___ RECORDS SUPPLIED ___
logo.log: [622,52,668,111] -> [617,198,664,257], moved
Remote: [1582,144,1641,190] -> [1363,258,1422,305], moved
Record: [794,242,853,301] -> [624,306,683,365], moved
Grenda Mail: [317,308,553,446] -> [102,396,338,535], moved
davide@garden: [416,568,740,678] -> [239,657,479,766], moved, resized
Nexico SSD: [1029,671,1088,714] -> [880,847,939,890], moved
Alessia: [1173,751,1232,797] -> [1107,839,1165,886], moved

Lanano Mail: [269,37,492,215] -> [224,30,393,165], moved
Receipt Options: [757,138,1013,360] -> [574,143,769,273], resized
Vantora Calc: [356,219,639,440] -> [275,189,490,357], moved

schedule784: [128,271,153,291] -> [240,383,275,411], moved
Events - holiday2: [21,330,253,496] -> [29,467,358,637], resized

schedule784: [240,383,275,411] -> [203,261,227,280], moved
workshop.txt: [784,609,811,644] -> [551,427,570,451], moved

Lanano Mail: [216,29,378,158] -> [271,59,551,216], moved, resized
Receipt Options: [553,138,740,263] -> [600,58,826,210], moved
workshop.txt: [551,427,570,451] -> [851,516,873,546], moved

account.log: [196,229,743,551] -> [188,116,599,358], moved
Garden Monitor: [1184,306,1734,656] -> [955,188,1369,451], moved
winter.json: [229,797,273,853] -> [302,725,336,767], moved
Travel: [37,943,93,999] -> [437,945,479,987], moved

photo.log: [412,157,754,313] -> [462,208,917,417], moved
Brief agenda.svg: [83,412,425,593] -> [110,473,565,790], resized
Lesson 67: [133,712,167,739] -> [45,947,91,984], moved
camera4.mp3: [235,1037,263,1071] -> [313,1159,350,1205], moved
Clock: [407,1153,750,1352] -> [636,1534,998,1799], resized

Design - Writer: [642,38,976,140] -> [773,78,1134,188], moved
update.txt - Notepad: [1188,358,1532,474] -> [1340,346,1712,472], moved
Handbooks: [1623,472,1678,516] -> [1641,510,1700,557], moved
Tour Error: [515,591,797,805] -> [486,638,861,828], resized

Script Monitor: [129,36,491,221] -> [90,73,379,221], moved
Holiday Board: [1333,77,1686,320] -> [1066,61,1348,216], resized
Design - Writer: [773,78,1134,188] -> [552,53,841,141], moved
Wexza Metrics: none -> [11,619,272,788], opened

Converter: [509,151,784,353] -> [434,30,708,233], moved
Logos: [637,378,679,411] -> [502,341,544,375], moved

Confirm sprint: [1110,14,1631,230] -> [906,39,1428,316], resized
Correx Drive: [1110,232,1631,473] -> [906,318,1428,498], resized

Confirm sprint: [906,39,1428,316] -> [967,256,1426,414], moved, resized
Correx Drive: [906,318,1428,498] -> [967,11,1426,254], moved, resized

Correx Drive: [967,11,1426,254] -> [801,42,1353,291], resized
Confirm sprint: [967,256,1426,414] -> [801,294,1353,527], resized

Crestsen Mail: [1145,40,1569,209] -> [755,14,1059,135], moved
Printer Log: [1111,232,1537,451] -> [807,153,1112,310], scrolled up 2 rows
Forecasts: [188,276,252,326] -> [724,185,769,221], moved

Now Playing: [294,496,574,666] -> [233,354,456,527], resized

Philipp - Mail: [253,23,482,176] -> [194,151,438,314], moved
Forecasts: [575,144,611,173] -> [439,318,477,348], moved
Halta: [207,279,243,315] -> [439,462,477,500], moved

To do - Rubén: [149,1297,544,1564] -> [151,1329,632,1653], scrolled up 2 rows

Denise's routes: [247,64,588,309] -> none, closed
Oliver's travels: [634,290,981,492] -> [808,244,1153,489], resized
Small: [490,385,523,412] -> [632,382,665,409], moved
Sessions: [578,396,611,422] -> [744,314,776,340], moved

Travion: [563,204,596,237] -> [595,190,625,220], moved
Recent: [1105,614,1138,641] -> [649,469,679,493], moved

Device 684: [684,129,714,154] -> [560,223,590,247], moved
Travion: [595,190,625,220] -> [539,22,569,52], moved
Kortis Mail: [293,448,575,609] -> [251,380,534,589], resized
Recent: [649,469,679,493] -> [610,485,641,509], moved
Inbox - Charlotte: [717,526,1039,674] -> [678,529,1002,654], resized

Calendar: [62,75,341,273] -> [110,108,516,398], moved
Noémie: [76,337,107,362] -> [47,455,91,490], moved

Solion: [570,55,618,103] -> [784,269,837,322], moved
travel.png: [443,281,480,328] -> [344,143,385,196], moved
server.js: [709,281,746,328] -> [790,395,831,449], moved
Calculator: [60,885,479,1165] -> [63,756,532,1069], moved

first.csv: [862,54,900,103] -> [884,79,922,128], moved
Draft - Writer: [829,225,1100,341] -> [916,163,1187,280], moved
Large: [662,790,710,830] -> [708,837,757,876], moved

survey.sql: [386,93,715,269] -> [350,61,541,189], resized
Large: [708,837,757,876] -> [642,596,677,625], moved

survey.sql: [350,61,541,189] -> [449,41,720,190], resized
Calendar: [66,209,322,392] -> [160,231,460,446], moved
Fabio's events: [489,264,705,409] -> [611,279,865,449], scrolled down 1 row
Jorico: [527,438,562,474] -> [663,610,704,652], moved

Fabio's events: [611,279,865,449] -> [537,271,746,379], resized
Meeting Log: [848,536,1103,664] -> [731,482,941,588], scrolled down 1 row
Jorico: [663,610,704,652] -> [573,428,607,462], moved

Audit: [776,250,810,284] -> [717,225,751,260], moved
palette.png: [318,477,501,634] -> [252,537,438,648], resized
___
WHAT THE EXERCISE ASKS: From the first line to the last, return the listing exactly.

WORKED SOLUTION:
logo.log: [622,52,668,111] -> [617,198,664,257], moved
Remote: [1582,144,1641,190] -> [1363,258,1422,305], moved
Record: [794,242,853,301] -> [624,306,683,365], moved
Grenda Mail: [317,308,553,446] -> [102,396,338,535], moved
davide@garden: [416,568,740,678] -> [239,657,479,766], moved, resized
Nexico SSD: [1029,671,1088,714] -> [880,847,939,890], moved
Alessia: [1173,751,1232,797] -> [1107,839,1165,886], moved

Lanano Mail: [269,37,492,215] -> [224,30,393,165], moved
Receipt Options: [757,138,1013,360] -> [574,143,769,273], resized
Vantora Calc: [356,219,639,440] -> [275,189,490,357], moved

schedule784: [128,271,153,291] -> [240,383,275,411], moved
Events - holiday2: [21,330,253,496] -> [29,467,358,637], resized

schedule784: [240,383,275,411] -> [203,261,227,280], moved
workshop.txt: [784,609,811,644] -> [551,427,570,451], moved

Lanano Mail: [216,29,378,158] -> [271,59,551,216], moved, resized
Receipt Options: [553,138,740,263] -> [600,58,826,210], moved
workshop.txt: [551,427,570,451] -> [851,516,873,546], moved

account.log: [196,229,743,551] -> [188,116,599,358], moved
Garden Monitor: [1184,306,1734,656] -> [955,188,1369,451], moved
winter.json: [229,797,273,853] -> [302,725,336,767], moved
Travel: [37,943,93,999] -> [437,945,479,987], moved

photo.log: [412,157,754,313] -> [462,208,917,417], moved
Brief agenda.svg: [83,412,425,593] -> [110,473,565,790], resized
Lesson 67: [133,712,167,739] -> [45,947,91,984], moved
camera4.mp3: [235,1037,263,1071] -> [313,1159,350,1205], moved
Clock: [407,1153,750,1352] -> [636,1534,998,1799], resized

Design - Writer: [642,38,976,140] -> [773,78,1134,188], moved
update.txt - Notepad: [1188,358,1532,474] -> [1340,346,1712,472], moved
Handbooks: [1623,472,1678,516] -> [1641,510,1700,557], moved
Tour Error: [515,591,797,805] -> [486,638,861,828], resized

Script Monitor: [129,36,491,221] -> [90,73,379,221], moved
Holiday Board: [1333,77,1686,320] -> [1066,61,1348,216], resized
Design - Writer: [773,78,1134,188] -> [552,53,841,141], moved
Wexza Metrics: none -> [11,619,272,788], opened

Converter: [509,151,784,353] -> [434,30,708,233], moved
Logos: [637,378,679,411] -> [502,341,544,375], moved

Confirm sprint: [1110,14,1631,230] -> [906,39,1428,316], resized
Correx Drive: [1110,232,1631,473] -> [906,318,1428,498], resized

Confirm sprint: [906,39,1428,316] -> [967,256,1426,414], moved, resized
Correx Drive: [906,318,1428,498] -> [967,11,1426,254], moved, resized

Correx Drive: [967,11,1426,254] -> [801,42,1353,291], resized
Confirm sprint: [967,256,1426,414] -> [801,294,1353,527], resized

Crestsen Mail: [1145,40,1569,209] -> [755,14,1059,135], moved
Printer Log: [1111,232,1537,451] -> [807,153,1112,310], scrolled up 2 rows
Forecasts: [188,276,252,326] -> [724,185,769,221], moved

Now Playing: [294,496,574,666] -> [233,354,456,527], resized

Philipp - Mail: [253,23,482,176] -> [194,151,438,314], moved
Forecasts: [575,144,611,173] -> [439,318,477,348], moved
Halta: [207,279,243,315] -> [439,462,477,500], moved

To do - Rubén: [149,1297,544,1564] -> [151,1329,632,1653], scrolled up 2 rows

Denise's routes: [247,64,588,309] -> none, closed
Oliver's travels: [634,290,981,492] -> [808,244,1153,489], resized
Small: [490,385,523,412] -> [632,382,665,409], moved
Sessions: [578,396,611,422] -> [744,314,776,340], moved

Travion: [563,204,596,237] -> [595,190,625,220], moved
Recent: [1105,614,1138,641] -> [649,469,679,493], moved

Device 684: [684,129,714,154] -> [560,223,590,247], moved
Travion: [595,190,625,220] -> [539,22,569,52], moved
Kortis Mail: [293,448,575,609] -> [251,380,534,589], resized
Recent: [649,469,679,493] -> [610,485,641,509], moved
Inbox - Charlotte: [717,526,1039,674] -> [678,529,1002,654], resized

Calendar: [62,75,341,273] -> [110,108,516,398], moved
Noémie: [76,337,107,362] -> [47,455,91,490], moved

Solion: [570,55,618,103] -> [784,269,837,322], moved
travel.png: [443,281,480,328] -> [344,143,385,196], moved
server.js: [709,281,746,328] -> [790,395,831,449], moved
Calculator: [60,885,479,1165] -> [63,756,532,1069], moved

first.csv: [862,54,900,103] -> [884,79,922,128], moved
Draft - Writer: [829,225,1100,341] -> [916,163,1187,280], moved
Large: [662,790,710,830] -> [708,837,757,876], moved

survey.sql: [386,93,715,269] -> [350,61,541,189], resized
Large: [708,837,757,876] -> [642,596,677,625], moved

survey.sql: [350,61,541,189] -> [449,41,720,190], resized
Calendar: [66,209,322,392] -> [160,231,460,446], moved
Fabio's events: [489,264,705,409] -> [611,279,865,449], scrolled down 1 row
Jorico: [527,438,562,474] -> [663,610,704,652], moved

Fabio's events: [611,279,865,449] -> [537,271,746,379], resized
Meeting Log: [848,536,1103,664] -> [731,482,941,588], scrolled down 1 row
Jorico: [663,610,704,652] -> [573,428,607,462], moved

Audit: [776,250,810,284] -> [717,225,751,260], moved
palette.png: [318,477,501,634] -> [252,537,438,648], resized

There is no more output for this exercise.